### [Exercise goal]
If a line in the listing includes the word "RESET", copy it out.

### [Data for this task]
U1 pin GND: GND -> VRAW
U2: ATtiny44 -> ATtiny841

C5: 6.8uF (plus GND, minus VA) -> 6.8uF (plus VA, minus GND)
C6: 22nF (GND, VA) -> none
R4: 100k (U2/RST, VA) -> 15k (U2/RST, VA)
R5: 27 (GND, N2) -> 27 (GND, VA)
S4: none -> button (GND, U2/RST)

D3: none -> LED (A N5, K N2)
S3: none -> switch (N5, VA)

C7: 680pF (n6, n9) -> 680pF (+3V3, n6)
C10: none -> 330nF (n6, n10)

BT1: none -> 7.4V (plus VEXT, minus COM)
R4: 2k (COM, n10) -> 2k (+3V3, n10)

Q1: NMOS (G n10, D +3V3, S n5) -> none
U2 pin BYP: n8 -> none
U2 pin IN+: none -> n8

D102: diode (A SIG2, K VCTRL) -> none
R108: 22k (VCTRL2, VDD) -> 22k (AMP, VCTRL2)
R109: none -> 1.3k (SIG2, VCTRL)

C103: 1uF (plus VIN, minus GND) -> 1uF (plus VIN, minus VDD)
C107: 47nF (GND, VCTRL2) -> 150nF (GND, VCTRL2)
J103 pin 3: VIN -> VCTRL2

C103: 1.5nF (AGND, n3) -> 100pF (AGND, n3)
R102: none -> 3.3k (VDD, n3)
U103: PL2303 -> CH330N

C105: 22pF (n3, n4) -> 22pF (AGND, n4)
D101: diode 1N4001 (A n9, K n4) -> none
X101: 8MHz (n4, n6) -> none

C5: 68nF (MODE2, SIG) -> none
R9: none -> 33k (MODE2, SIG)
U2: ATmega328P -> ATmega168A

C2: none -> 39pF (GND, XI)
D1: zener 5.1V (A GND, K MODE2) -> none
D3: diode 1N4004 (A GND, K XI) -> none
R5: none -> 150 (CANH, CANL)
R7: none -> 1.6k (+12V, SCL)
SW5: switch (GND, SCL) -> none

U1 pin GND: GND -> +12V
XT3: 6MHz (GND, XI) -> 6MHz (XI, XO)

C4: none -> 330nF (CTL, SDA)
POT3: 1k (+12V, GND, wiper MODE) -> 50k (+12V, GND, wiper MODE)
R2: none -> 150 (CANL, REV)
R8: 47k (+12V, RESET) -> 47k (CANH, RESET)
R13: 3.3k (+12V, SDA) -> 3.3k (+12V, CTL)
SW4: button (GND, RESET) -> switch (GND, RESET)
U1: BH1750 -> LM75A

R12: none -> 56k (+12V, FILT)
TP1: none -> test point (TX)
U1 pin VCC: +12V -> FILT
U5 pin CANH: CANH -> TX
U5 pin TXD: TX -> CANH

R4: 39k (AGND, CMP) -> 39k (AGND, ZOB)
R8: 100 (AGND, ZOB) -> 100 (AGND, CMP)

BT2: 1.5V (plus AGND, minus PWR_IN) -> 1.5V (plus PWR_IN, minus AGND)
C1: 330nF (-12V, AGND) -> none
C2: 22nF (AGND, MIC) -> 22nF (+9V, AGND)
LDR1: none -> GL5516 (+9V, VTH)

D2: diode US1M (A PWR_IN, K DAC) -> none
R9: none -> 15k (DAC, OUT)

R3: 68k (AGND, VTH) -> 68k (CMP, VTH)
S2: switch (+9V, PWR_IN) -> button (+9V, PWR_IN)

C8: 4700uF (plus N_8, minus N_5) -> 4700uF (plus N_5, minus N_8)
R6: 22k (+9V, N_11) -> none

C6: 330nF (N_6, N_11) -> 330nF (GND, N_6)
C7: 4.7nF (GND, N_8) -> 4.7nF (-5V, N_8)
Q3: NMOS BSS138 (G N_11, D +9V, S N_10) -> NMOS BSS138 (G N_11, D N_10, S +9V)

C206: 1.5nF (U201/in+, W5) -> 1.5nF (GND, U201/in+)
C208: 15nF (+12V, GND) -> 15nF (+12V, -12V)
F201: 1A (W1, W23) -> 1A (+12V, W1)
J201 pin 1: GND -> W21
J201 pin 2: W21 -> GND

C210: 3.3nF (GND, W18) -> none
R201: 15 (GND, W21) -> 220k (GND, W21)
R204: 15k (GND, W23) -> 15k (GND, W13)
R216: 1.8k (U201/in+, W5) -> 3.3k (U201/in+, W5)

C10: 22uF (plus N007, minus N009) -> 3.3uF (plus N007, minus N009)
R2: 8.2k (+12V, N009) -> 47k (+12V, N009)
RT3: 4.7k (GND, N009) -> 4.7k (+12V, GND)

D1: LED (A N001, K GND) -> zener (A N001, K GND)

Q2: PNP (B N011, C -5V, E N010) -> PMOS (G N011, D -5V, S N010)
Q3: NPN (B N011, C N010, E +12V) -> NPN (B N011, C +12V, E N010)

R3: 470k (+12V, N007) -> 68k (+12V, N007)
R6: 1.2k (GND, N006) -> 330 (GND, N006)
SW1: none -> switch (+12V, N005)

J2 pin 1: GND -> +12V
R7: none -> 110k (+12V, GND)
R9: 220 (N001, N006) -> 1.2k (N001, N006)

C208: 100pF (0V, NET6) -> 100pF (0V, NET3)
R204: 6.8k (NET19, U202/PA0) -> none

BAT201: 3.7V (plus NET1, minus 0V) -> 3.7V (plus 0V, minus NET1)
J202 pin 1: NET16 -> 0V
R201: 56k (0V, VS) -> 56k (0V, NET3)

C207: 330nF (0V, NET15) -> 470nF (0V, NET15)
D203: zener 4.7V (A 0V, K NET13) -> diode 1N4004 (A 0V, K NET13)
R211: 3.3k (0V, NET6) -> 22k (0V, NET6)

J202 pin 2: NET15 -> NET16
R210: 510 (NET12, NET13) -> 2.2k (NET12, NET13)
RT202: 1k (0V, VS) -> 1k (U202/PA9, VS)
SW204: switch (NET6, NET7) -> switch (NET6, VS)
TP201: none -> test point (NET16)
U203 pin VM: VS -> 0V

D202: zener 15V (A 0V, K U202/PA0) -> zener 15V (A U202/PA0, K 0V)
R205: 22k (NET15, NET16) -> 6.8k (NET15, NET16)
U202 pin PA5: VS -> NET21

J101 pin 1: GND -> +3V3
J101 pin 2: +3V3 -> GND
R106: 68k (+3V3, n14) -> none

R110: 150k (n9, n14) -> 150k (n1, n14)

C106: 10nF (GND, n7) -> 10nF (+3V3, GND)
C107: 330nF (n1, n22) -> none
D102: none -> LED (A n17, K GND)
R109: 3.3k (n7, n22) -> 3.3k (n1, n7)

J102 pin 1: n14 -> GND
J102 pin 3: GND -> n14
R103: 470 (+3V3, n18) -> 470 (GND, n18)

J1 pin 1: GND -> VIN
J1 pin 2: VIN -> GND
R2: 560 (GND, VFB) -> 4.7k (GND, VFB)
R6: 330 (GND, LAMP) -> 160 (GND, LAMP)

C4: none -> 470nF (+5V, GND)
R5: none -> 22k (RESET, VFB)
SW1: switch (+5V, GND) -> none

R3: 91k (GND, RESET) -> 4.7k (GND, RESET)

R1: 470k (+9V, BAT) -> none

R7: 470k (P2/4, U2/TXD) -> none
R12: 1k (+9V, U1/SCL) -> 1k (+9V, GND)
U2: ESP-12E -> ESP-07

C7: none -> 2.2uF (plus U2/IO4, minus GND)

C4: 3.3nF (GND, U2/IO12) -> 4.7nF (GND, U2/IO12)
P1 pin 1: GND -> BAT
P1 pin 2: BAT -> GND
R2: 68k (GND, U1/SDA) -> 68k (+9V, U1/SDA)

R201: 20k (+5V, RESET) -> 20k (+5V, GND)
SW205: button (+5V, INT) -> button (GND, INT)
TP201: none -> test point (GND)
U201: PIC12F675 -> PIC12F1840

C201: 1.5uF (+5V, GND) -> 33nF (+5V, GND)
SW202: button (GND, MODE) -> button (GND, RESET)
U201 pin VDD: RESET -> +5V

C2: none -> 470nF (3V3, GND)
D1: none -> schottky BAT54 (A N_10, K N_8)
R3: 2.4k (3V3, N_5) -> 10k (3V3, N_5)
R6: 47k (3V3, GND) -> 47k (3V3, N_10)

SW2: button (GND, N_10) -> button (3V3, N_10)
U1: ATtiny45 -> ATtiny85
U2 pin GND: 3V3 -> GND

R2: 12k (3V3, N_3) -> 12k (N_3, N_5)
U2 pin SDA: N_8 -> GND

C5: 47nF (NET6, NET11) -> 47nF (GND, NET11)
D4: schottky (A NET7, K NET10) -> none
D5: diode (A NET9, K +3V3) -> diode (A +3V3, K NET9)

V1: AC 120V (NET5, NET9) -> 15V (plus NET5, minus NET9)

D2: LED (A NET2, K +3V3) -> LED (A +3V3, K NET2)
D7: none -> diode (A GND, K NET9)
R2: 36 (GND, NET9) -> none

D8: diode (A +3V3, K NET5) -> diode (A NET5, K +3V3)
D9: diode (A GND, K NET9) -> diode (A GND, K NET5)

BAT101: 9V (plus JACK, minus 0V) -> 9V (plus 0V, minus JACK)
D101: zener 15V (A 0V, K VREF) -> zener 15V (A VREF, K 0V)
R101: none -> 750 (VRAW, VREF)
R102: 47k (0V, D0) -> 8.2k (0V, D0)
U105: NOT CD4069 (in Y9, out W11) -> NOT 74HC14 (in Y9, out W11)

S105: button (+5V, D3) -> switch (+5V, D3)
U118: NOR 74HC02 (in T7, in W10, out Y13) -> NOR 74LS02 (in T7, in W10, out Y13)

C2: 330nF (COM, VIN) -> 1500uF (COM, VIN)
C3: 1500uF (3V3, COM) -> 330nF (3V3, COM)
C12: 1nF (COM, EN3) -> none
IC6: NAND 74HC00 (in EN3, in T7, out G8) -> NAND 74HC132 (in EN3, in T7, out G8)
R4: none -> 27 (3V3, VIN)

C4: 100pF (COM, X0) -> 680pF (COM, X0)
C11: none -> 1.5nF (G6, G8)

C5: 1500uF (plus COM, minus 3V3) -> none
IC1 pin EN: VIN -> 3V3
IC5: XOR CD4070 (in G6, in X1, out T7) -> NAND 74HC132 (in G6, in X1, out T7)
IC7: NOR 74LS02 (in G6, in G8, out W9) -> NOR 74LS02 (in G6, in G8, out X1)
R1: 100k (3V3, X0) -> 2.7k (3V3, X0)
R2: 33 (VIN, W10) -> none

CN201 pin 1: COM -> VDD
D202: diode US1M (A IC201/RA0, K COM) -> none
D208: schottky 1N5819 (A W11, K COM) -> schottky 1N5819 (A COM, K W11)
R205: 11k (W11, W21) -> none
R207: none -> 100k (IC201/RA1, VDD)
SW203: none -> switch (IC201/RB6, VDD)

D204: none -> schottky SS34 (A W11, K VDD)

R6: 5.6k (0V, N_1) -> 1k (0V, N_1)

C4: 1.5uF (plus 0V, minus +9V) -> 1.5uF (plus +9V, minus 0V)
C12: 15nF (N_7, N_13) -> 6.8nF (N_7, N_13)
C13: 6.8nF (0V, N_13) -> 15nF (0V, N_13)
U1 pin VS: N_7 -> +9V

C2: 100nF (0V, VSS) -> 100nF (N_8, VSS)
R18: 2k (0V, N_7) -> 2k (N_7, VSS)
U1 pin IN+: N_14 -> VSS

### [Written answer]
R8: 47k (+12V, RESET) -> 47k (CANH, RESET)
SW4: button (GND, RESET) -> switch (GND, RESET)
R5: none -> 22k (RESET, VFB)
R3: 91k (GND, RESET) -> 4.7k (GND, RESET)
R201: 20k (+5V, RESET) -> 20k (+5V, GND)
SW202: button (GND, MODE) -> button (GND, RESET)
U201 pin VDD: RESET -> +5V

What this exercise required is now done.